The output should be the listing below, limited to the lines from the one with "C9: 330nF (GND, SIG3) -> 330pF (GND, SIG3)" through the one with "R4: 22k (GND, MID) -> 22k (SIG3, STG)", exact and without pictures.

Start of Block

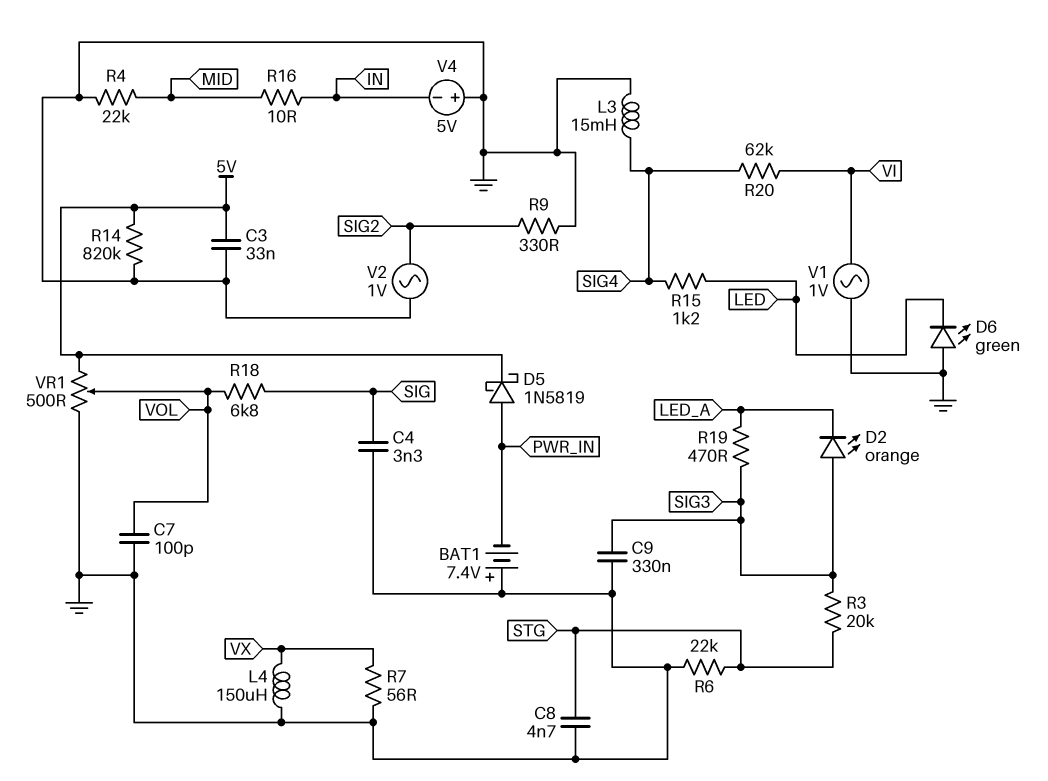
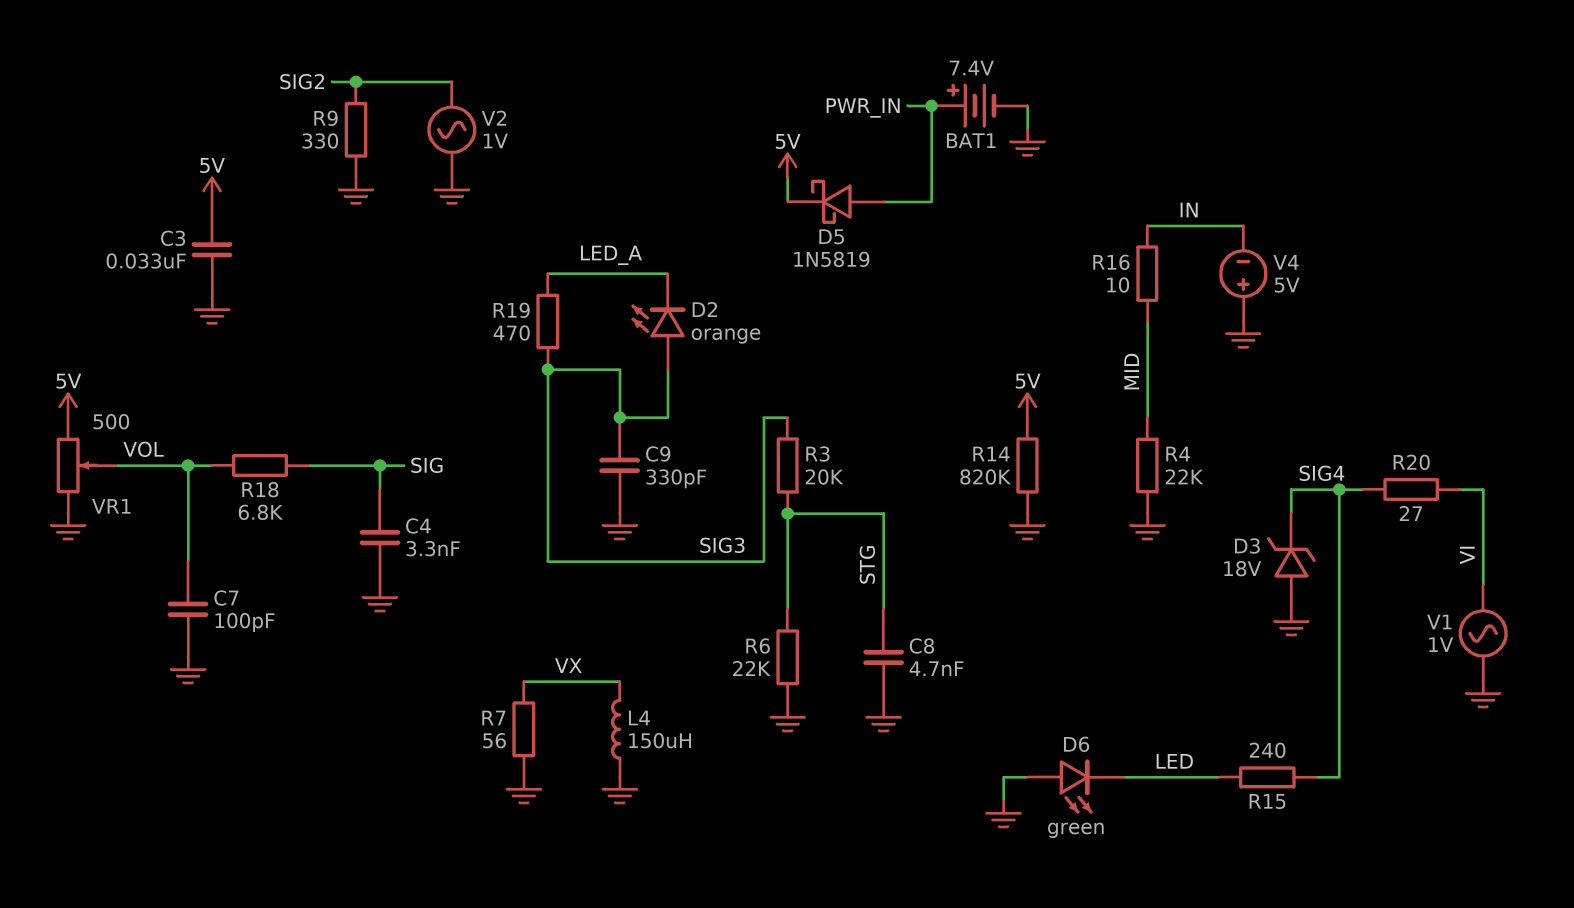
BAT1: 7.4V (plus GND, minus PWR_IN) -> 7.4V (plus PWR_IN, minus GND)
C9: 330nF (GND, SIG3) -> 330pF (GND, SIG3)
D3: none -> zener 18V (A GND, K SIG4)
L3: 15mH (GND, SIG4) -> none
R15: 1.2k (LED, SIG4) -> 240 (LED, SIG4)
R20: 62k (SIG4, VI) -> 27 (SIG4, VI)

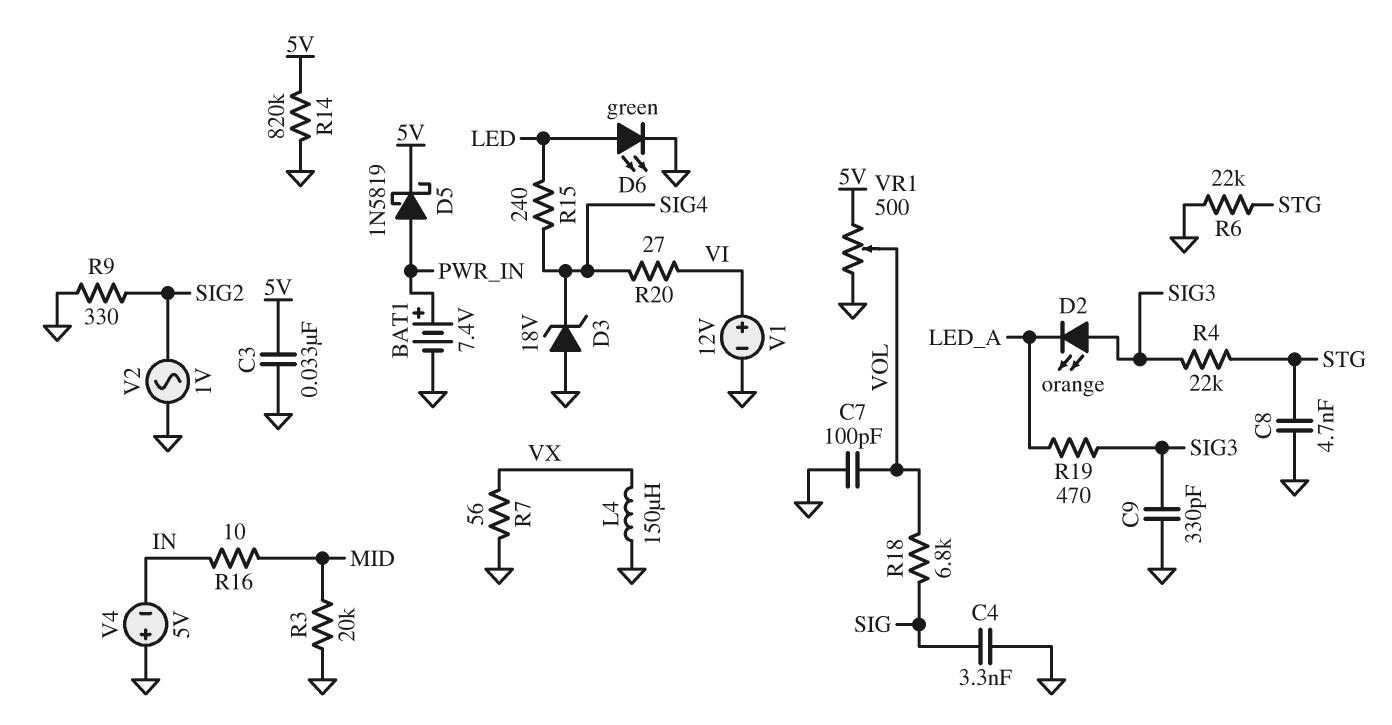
D6: LED green (A GND, K LED) -> LED green (A LED, K GND)
R3: 20k (SIG3, STG) -> 20k (GND, MID)
R4: 22k (GND, MID) -> 22k (SIG3, STG)
V1: AC 1V (GND, VI) -> 12V (plus VI, minus GND)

End of Block

_Your response_
C9: 330nF (GND, SIG3) -> 330pF (GND, SIG3)
D3: none -> zener 18V (A GND, K SIG4)
L3: 15mH (GND, SIG4) -> none
R15: 1.2k (LED, SIG4) -> 240 (LED, SIG4)
R20: 62k (SIG4, VI) -> 27 (SIG4, VI)

D6: LED green (A GND, K LED) -> LED green (A LED, K GND)
R3: 20k (SIG3, STG) -> 20k (GND, MID)
R4: 22k (GND, MID) -> 22k (SIG3, STG)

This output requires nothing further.